Try it: In the records, find every line with the word "plus" and copy it out.

(Beginning of Source information)

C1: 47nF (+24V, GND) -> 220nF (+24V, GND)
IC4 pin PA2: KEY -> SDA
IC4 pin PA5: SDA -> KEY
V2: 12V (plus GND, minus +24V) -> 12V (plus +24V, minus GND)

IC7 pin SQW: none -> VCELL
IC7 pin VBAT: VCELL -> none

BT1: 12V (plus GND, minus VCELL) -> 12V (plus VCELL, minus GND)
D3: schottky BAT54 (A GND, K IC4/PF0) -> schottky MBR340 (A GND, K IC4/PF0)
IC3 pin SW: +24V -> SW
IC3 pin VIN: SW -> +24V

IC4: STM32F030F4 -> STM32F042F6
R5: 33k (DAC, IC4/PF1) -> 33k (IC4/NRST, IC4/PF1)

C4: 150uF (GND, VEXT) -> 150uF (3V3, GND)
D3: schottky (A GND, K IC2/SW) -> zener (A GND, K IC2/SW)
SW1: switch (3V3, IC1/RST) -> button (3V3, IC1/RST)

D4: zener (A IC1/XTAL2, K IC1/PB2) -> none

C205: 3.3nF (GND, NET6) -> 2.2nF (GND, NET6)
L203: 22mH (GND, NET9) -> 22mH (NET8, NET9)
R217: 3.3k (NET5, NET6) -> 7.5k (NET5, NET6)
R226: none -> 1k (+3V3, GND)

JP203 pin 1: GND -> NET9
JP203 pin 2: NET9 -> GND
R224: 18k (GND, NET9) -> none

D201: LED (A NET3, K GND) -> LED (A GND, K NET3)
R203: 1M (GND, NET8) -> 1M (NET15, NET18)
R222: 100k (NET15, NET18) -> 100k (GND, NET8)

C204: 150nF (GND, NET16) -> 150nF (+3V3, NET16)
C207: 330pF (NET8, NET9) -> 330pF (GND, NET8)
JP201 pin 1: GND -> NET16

(End of Source information)

Result:
V2: 12V (plus GND, minus +24V) -> 12V (plus +24V, minus GND)
BT1: 12V (plus GND, minus VCELL) -> 12V (plus VCELL, minus GND)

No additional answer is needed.